= Task prompt =
Drop the pictures and extract exactly the lines from the one that contains "JP1 pin 1: VDD -> GND" through the end of the material.
::: Information shown
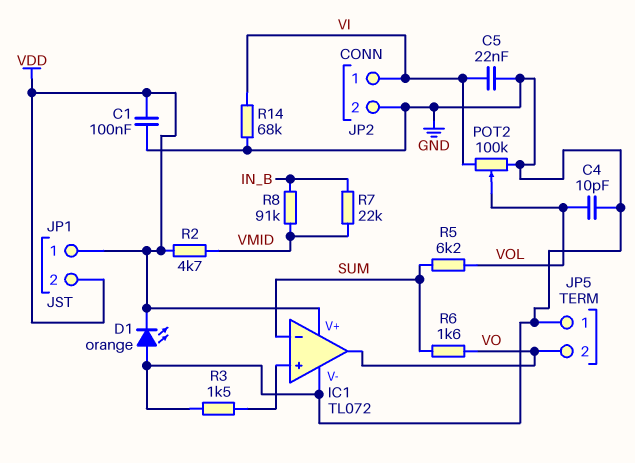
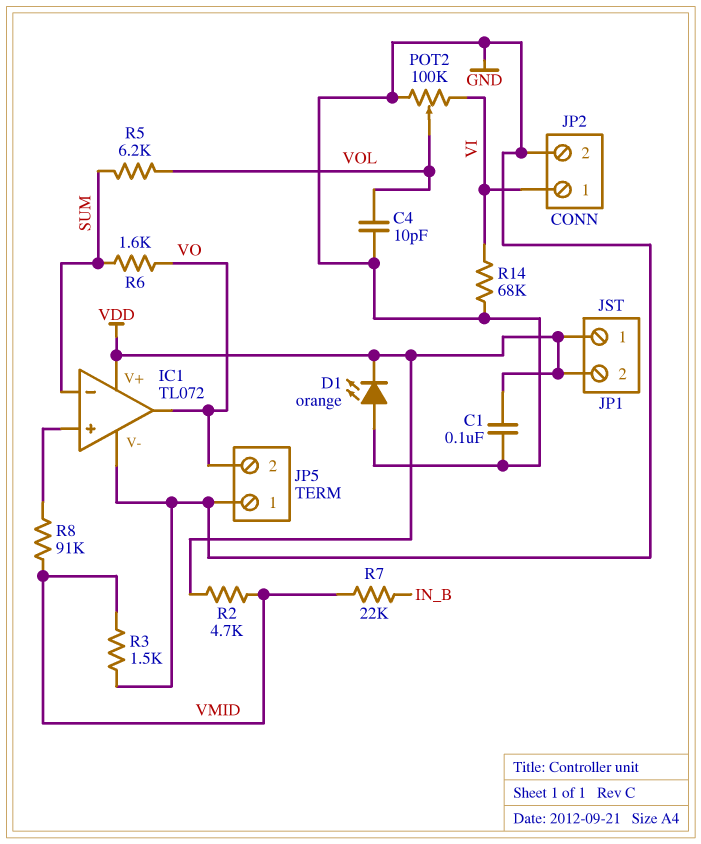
C5: 22nF (GND, VI) -> none
R3: 1.5k (GND, IC1/in+) -> 1.5k (GND, VMID)
R8: 91k (IN_B, VMID) -> 91k (IC1/in+, VMID)

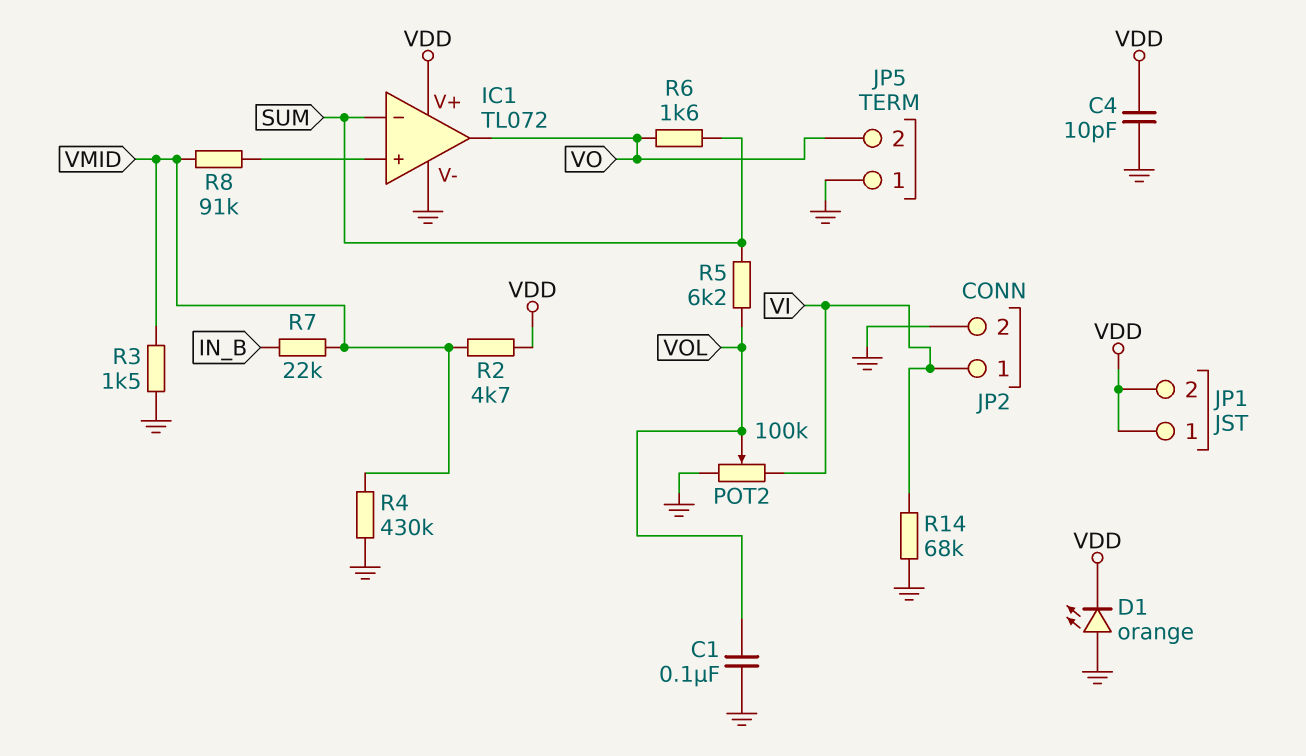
C1: 100nF (GND, VDD) -> 100nF (GND, VOL)
C4: 10pF (GND, VOL) -> 10pF (GND, VDD)
R4: none -> 430k (GND, VMID)

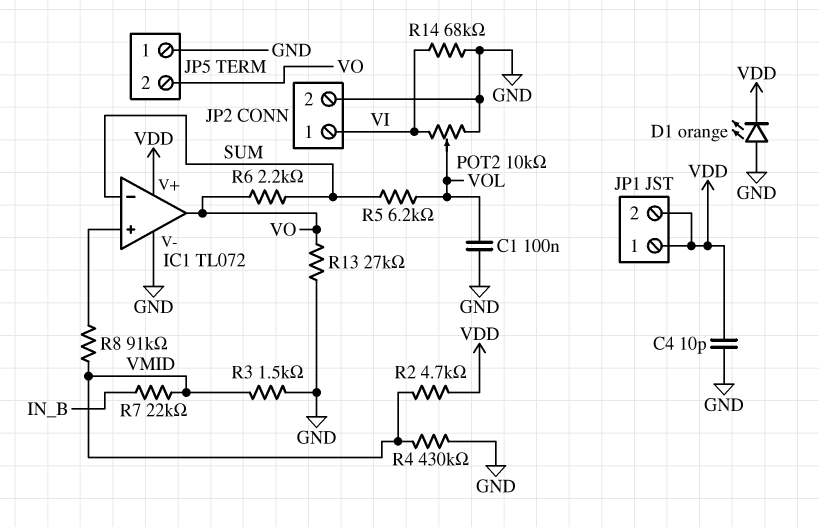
POT2: 100k (GND, VI, wiper VOL) -> 10k (GND, VI, wiper VOL)
R6: 1.6k (SUM, VO) -> 2.2k (SUM, VO)
R13: none -> 27k (GND, VO)

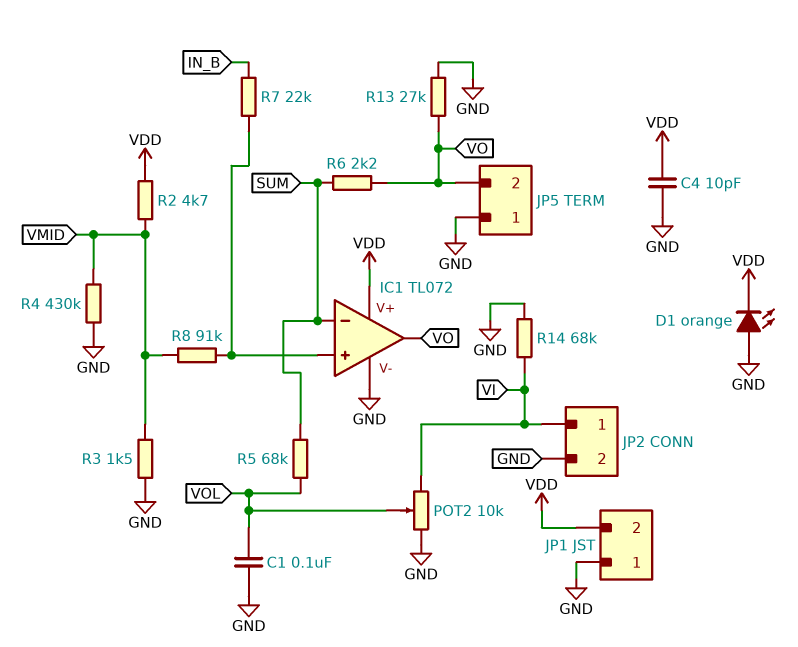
JP1 pin 1: VDD -> GND
R5: 6.2k (SUM, VOL) -> 68k (SUM, VOL)
R7: 22k (IN_B, VMID) -> 22k (IC1/in+, IN_B)

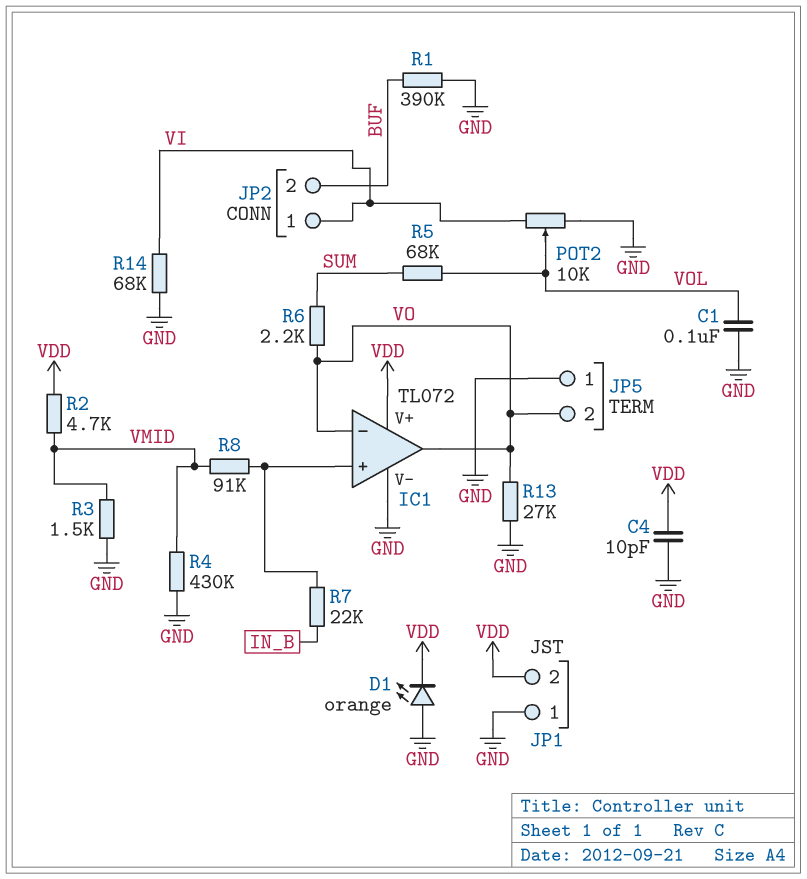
IC1 pin in-: SUM -> VO
JP2 pin 2: GND -> BUF
R1: none -> 390k (BUF, GND)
::::::
= Response to this task =
JP1 pin 1: VDD -> GND
R5: 6.2k (SUM, VOL) -> 68k (SUM, VOL)
R7: 22k (IN_B, VMID) -> 22k (IC1/in+, IN_B)

IC1 pin in-: SUM -> VO
JP2 pin 2: GND -> BUF
R1: none -> 390k (BUF, GND)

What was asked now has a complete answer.